DATA:
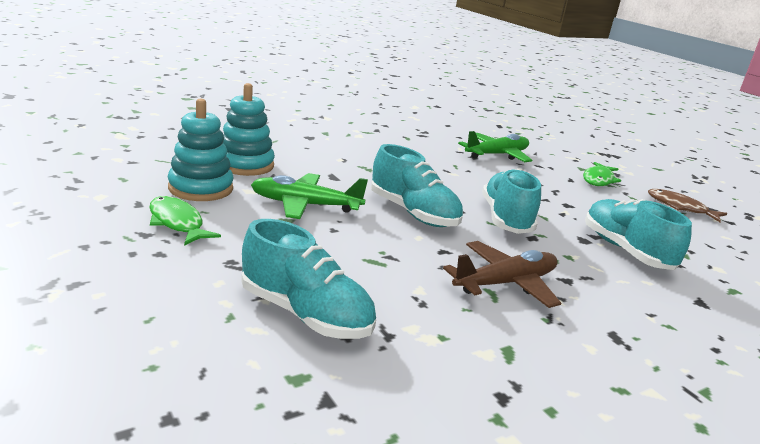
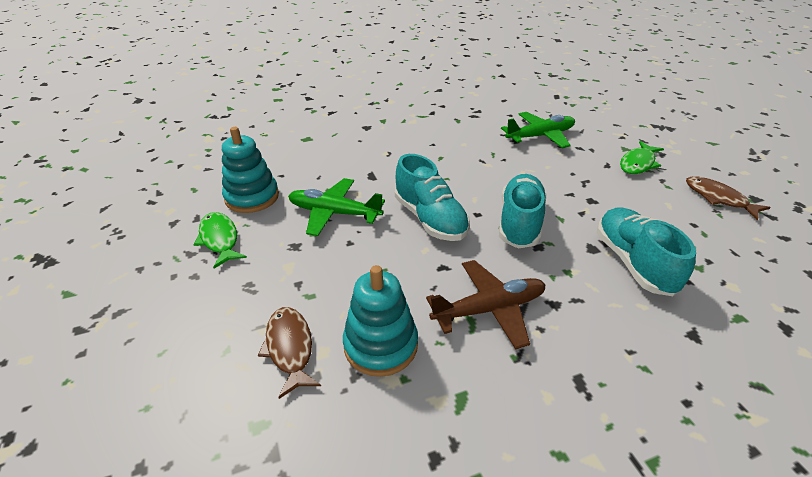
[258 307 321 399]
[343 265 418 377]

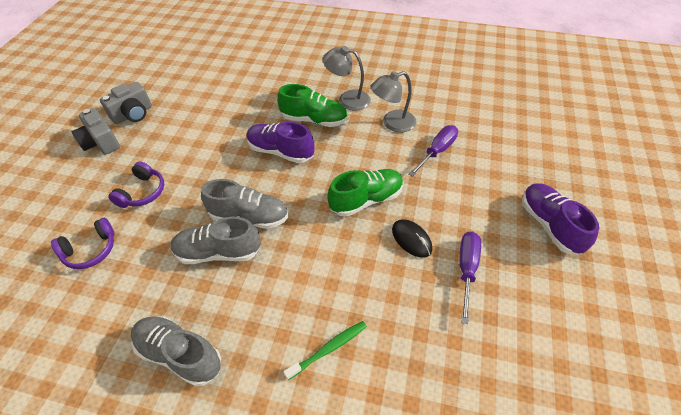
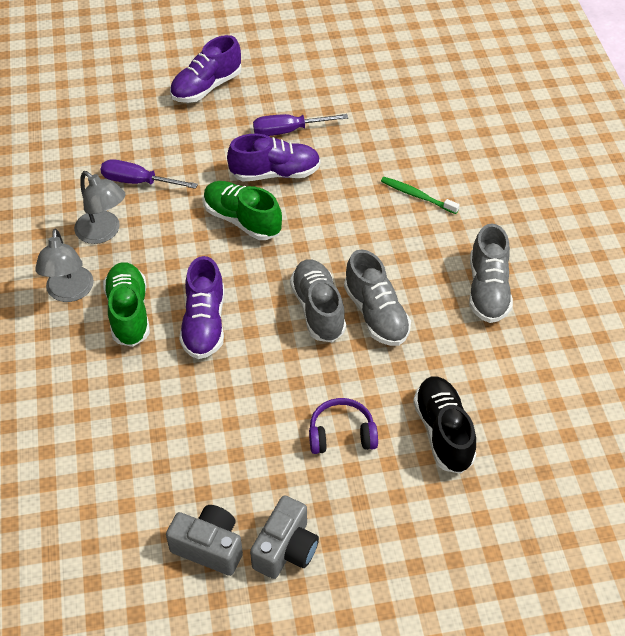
[227 134 321 182]
[413 376 476 474]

TASK INSTRUCTIONS: Return the material from above in full, exactly as written, with the pictures omitted.

WRITTEN RESPONSE:
[258 307 321 399]
[343 265 418 377]

[227 134 321 182]
[413 376 476 474]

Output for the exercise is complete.